Task details: Pictures are not part of the copy; reproduce the remaining data exactly.

Provided material:
+ + + + +
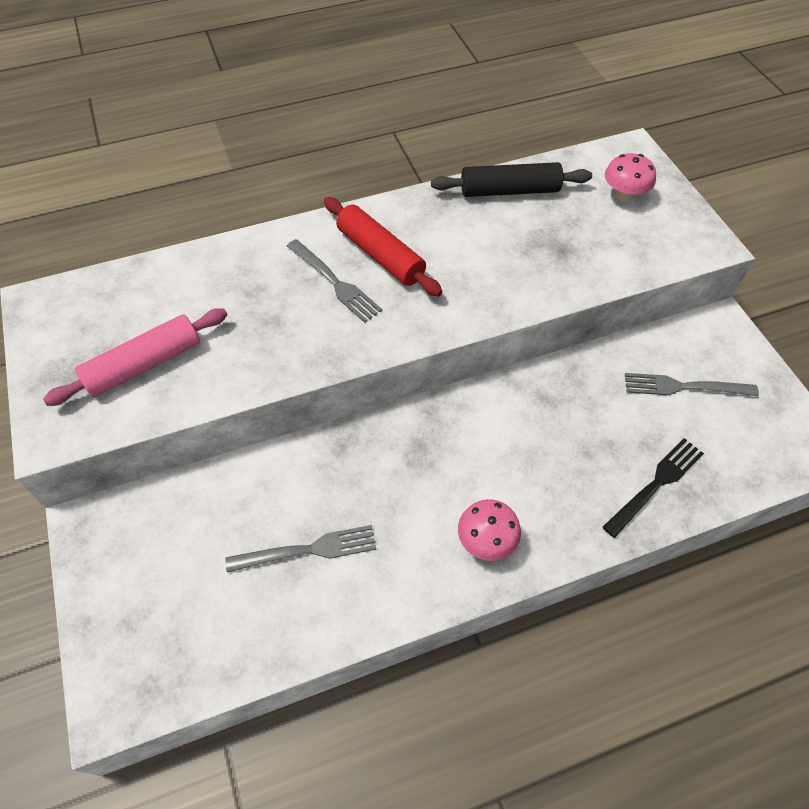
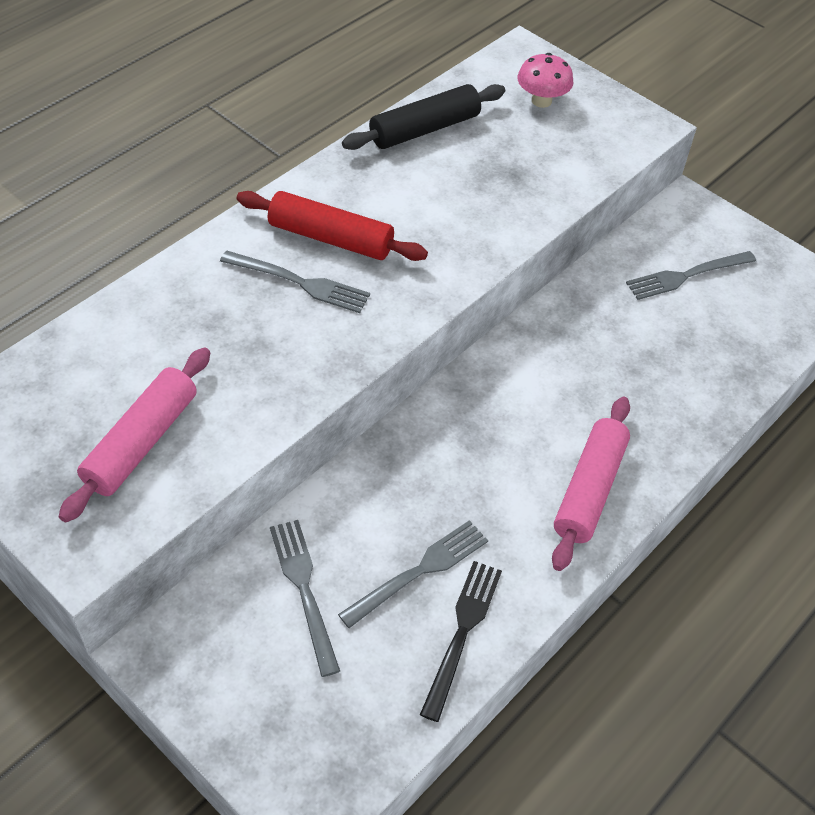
camera: 30 degrees left, 5 degrees down
(215, 525) = (303, 589): none -> grey fork
(486, 541) = (589, 489): pink mushroom -> pink rolling pin
(656, 484) = (711, 375): black fork -> black fork (462, 632)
+ + + + +
Task response:
camera: 30 degrees left, 5 degrees down
(215, 525) = (303, 589): none -> grey fork
(486, 541) = (589, 489): pink mushroom -> pink rolling pin
(656, 484) = (711, 375): black fork -> black fork (462, 632)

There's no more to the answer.